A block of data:
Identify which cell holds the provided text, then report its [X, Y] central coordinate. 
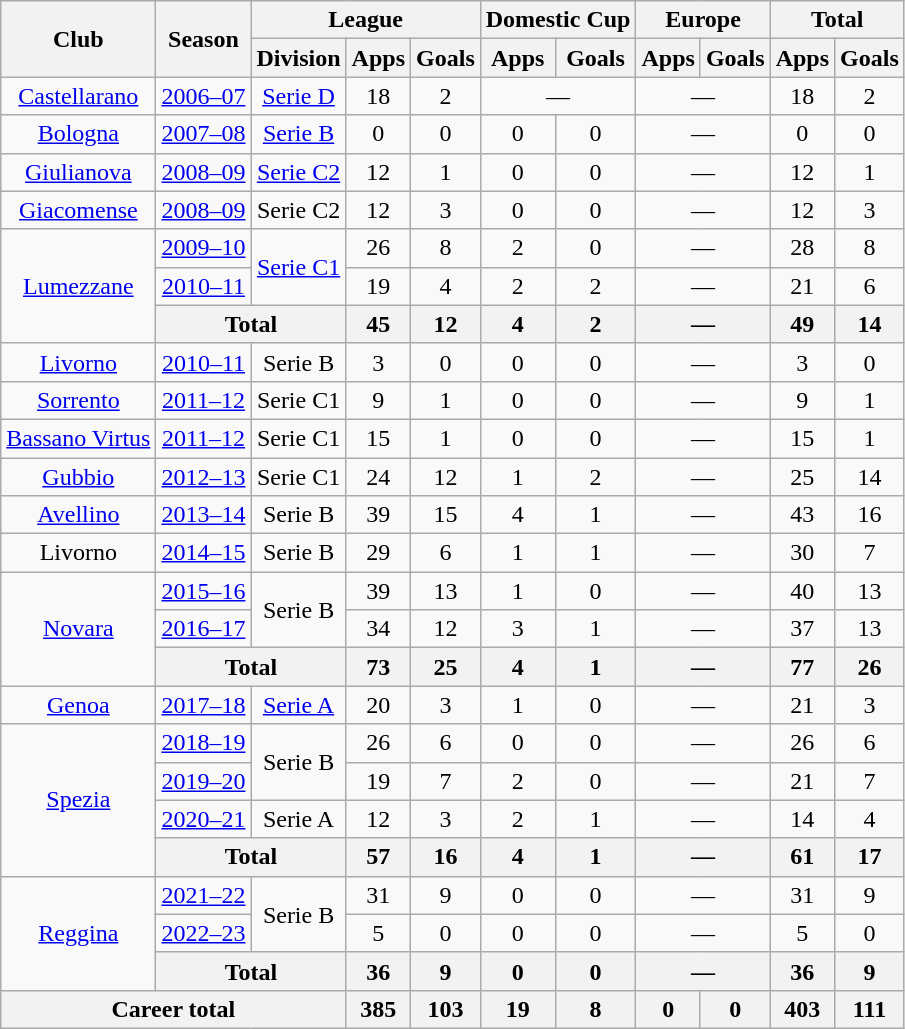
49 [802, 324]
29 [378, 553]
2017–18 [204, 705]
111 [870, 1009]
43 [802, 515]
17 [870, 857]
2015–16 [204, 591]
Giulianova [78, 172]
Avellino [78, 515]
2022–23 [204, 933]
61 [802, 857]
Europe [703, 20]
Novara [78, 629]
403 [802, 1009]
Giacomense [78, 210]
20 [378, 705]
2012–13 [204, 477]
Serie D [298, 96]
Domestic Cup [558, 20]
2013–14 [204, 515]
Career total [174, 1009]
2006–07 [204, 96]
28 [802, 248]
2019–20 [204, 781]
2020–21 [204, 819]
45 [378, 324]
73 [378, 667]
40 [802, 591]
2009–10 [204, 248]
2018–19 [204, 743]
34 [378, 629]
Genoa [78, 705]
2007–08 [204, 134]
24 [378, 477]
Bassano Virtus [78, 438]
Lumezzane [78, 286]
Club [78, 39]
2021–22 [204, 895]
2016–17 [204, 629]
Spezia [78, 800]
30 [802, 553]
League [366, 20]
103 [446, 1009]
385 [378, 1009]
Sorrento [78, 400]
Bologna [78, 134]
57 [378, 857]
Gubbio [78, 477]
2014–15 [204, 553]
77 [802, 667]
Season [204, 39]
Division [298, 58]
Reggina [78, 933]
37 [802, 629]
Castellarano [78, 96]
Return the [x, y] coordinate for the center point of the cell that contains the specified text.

* * *

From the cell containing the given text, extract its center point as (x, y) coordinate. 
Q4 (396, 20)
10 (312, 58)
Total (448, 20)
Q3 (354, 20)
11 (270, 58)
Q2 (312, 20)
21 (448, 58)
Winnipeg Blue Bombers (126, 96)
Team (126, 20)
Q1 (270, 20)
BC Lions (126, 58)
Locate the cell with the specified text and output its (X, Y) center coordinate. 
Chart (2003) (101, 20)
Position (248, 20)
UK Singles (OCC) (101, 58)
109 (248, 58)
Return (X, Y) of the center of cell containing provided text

EXERCISE DESCRIPTION: Rewrite the rows from the line containing "From the cell" through the line containing "Locate the cell", swapping "Team" for "Club" and keeping everything else as it is.

WRITTEN SOLUTION:
From the cell containing the given text, extract its center point as (x, y) coordinate. 
Q4 (396, 20)
10 (312, 58)
Total (448, 20)
Q3 (354, 20)
11 (270, 58)
Q2 (312, 20)
21 (448, 58)
Winnipeg Blue Bombers (126, 96)
Club (126, 20)
Q1 (270, 20)
BC Lions (126, 58)
Locate the cell with the specified text and output its (X, Y) center coordinate. 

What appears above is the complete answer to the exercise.